■ SOURCE RECORDS ■
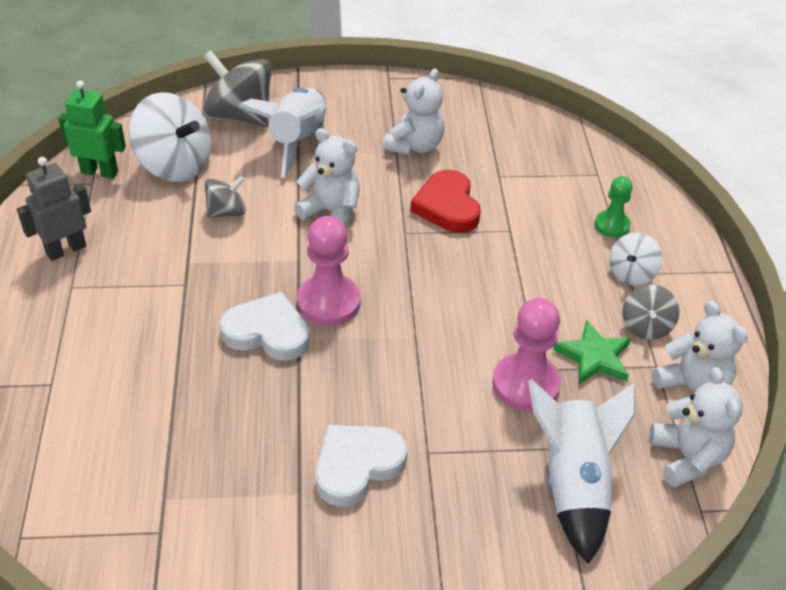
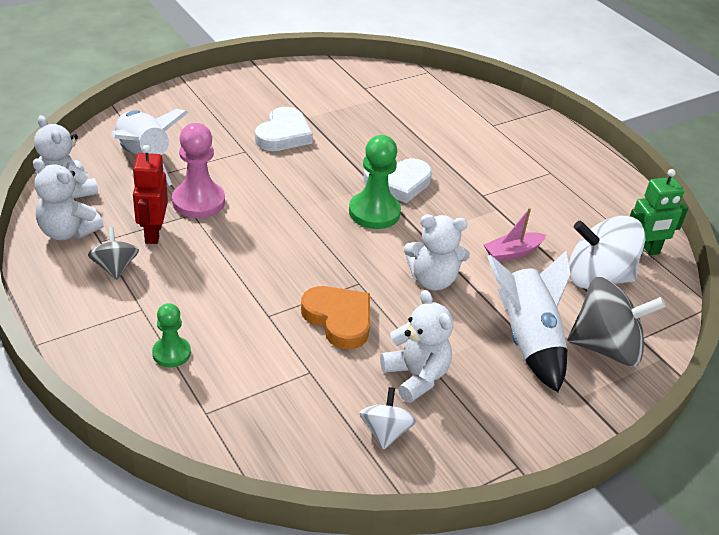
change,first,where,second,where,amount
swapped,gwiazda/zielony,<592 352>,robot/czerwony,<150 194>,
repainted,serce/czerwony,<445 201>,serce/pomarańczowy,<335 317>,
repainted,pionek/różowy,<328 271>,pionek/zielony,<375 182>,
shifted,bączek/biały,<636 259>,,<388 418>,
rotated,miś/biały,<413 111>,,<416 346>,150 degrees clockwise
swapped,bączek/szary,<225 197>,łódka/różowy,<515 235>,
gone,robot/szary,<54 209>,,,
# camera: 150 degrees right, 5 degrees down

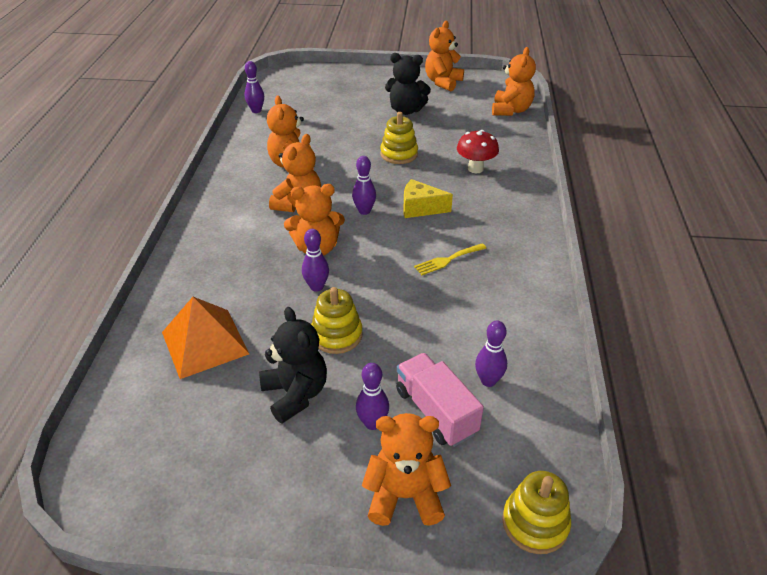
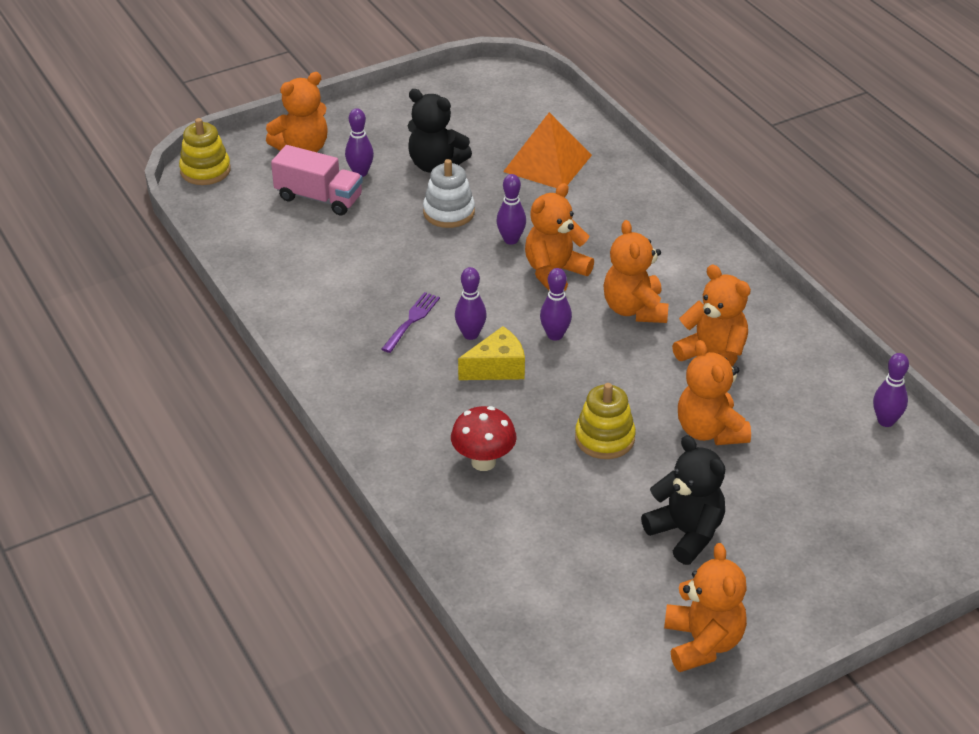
change,first,where,second,where,amount
repainted,widelec/żółty,<450 259>,widelec/fioletowy,<411 322>,
repainted,zabawka nakładanka/żółty,<337 320>,zabawka nakładanka/biały,<449 193>,
shifted,kręgiel/fioletowy,<491 354>,,<471 303>,
rotated,miś/czarny,<408 84>,,<683 500>,75 degrees clockwise
shifted,miś/pomarańczowy,<514 81>,,<714 392>,
# camera: 145 degrees right, 0 degrees up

■ DIRECTIONS ■
Say how many lines of these records hold the string "czerwony", giving the number and no other words.

■ RESULT FOR THIS TASK ■
2